(Colored object listings)

━━━━━━

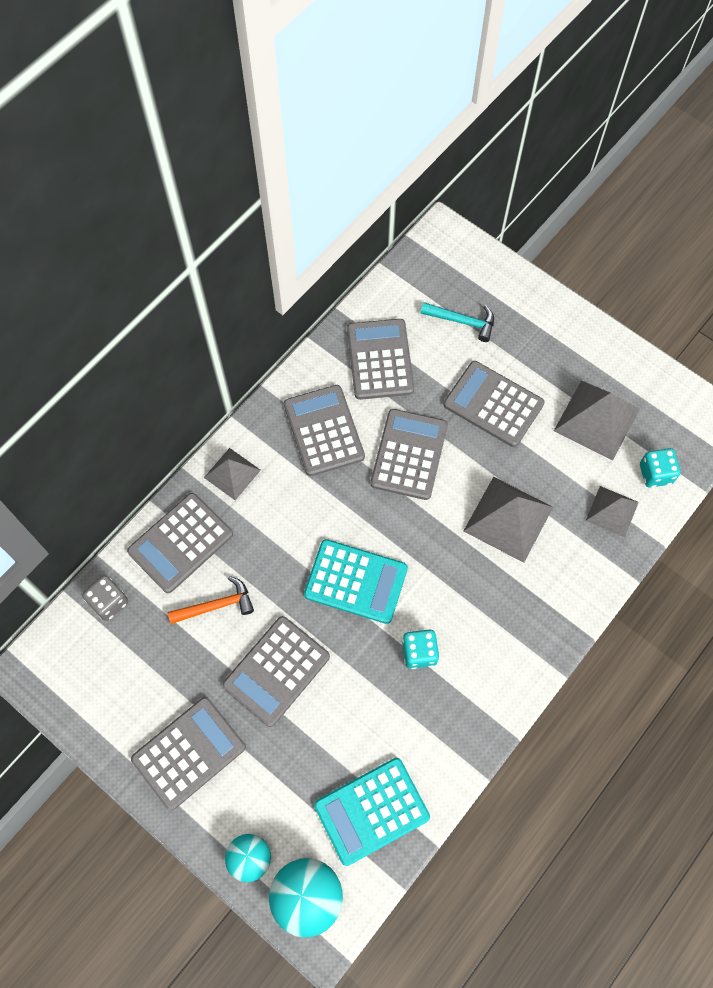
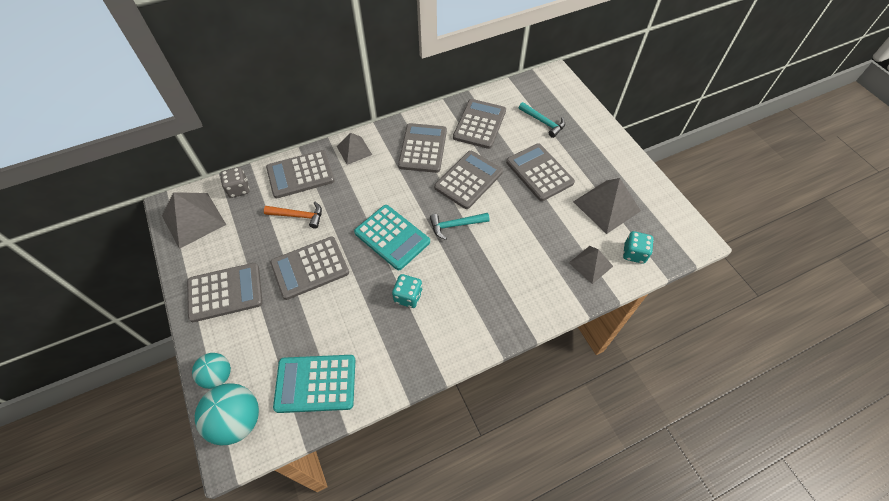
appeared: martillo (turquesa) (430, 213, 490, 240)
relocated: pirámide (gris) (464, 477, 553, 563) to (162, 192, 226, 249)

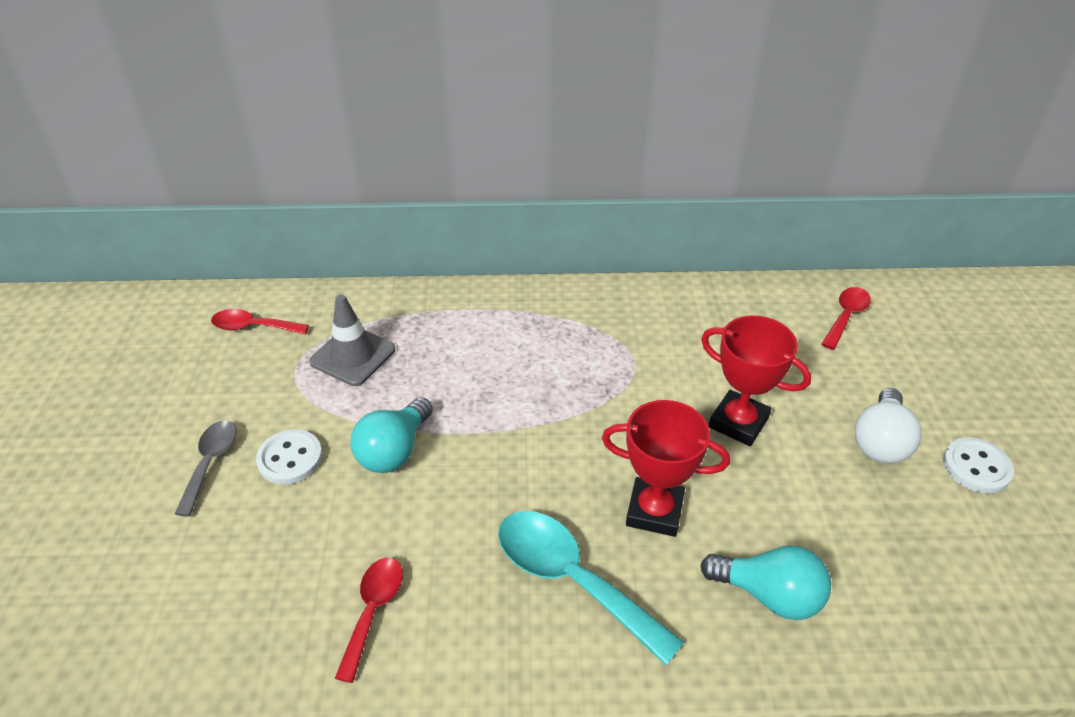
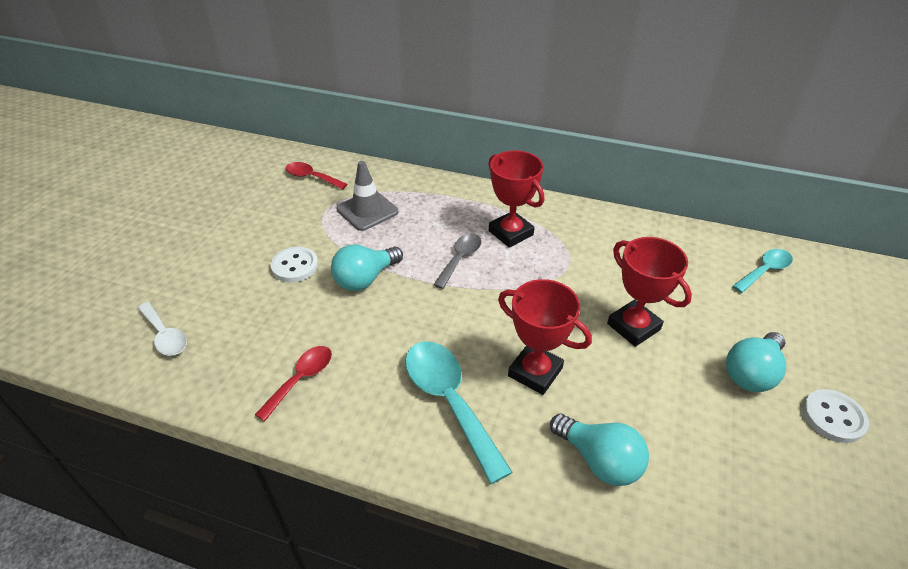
appeared: cuchara (blanco) (138, 302, 187, 356); trofeo (rojo) (488, 150, 544, 248)
relocated: cuchara (gris) (175, 420, 236, 517) to (433, 233, 481, 289)
colour: cuchara (rojo) (822, 287, 871, 350) to cuchara (turquesa) (732, 249, 793, 293); bombilla (blanco) (855, 388, 922, 464) to bombilla (turquesa) (726, 332, 786, 392)

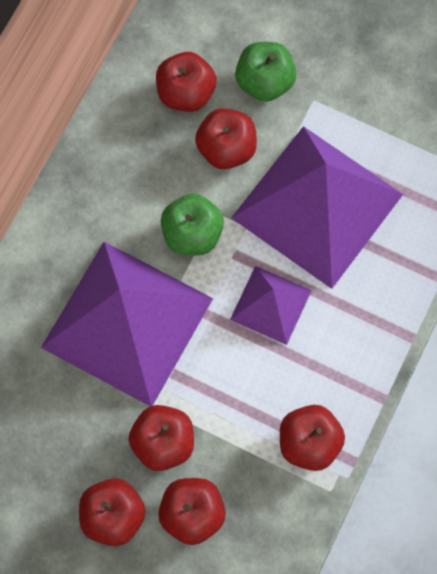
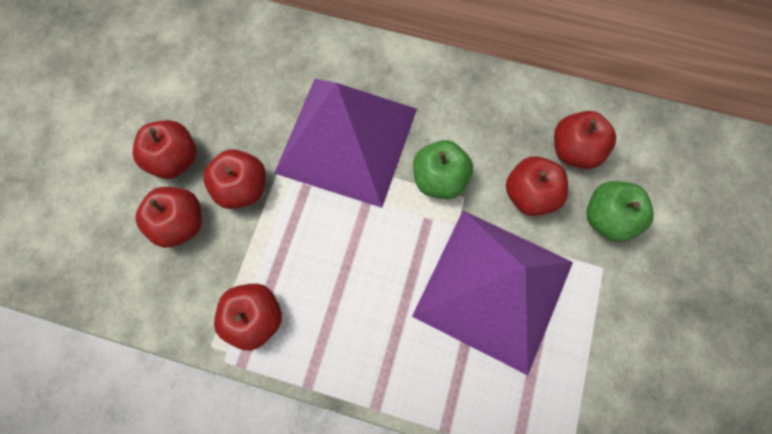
missing: pirámide (morado) (230, 266, 312, 345)

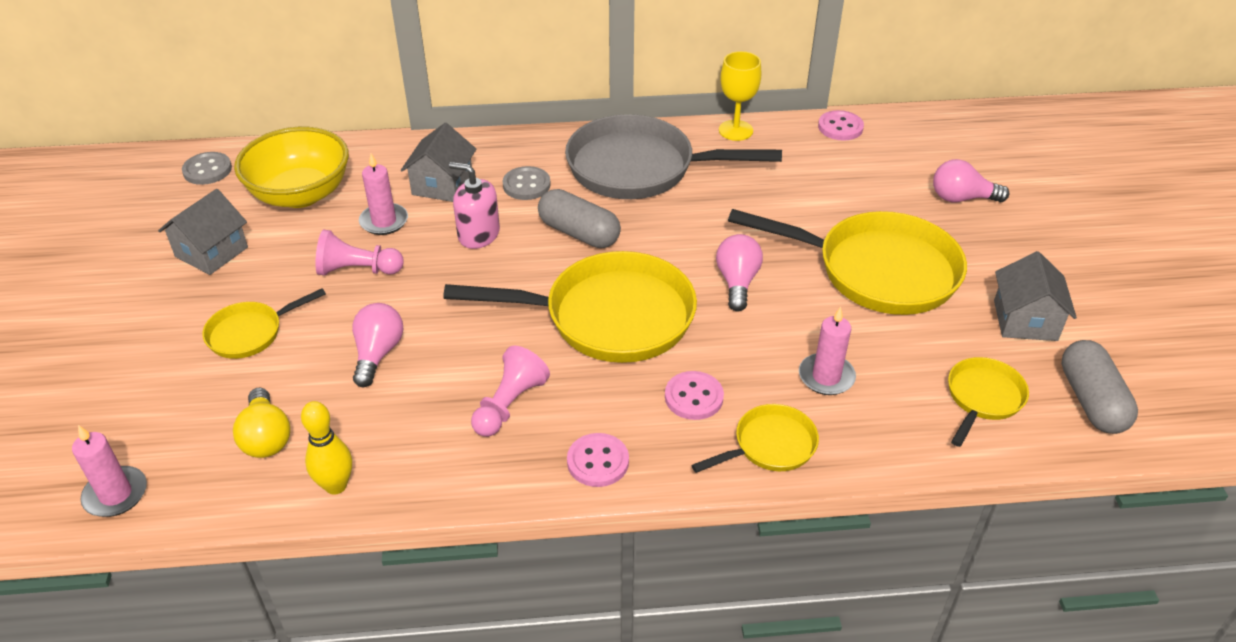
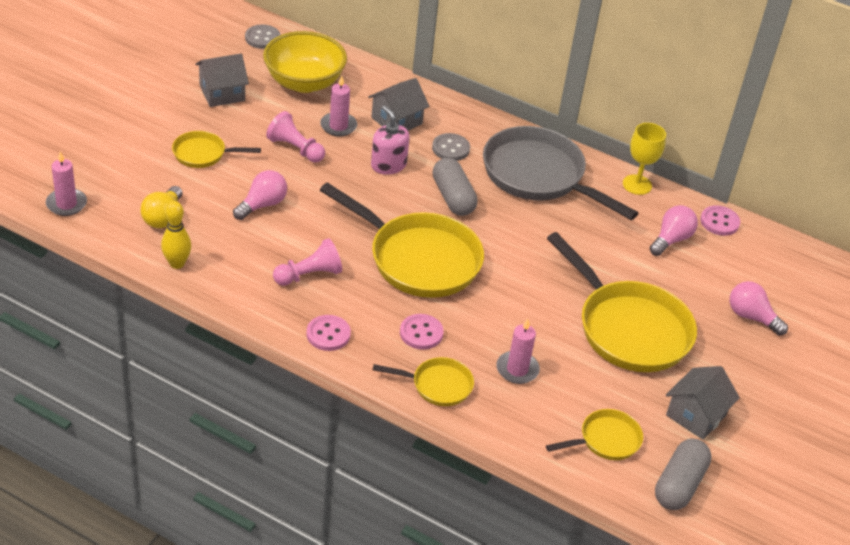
relocated: bombilla (rosa) (716, 234, 763, 311) to (650, 205, 698, 256)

━━━━━━

Task instructions:
In the records above, find the line that contains "relocated: pirámide (gris)". Print it and every later line exactly, omitting the pictures.

Answer to this problem:
relocated: pirámide (gris) (464, 477, 553, 563) to (162, 192, 226, 249)

appeared: cuchara (blanco) (138, 302, 187, 356); trofeo (rojo) (488, 150, 544, 248)
relocated: cuchara (gris) (175, 420, 236, 517) to (433, 233, 481, 289)
colour: cuchara (rojo) (822, 287, 871, 350) to cuchara (turquesa) (732, 249, 793, 293); bombilla (blanco) (855, 388, 922, 464) to bombilla (turquesa) (726, 332, 786, 392)

missing: pirámide (morado) (230, 266, 312, 345)

relocated: bombilla (rosa) (716, 234, 763, 311) to (650, 205, 698, 256)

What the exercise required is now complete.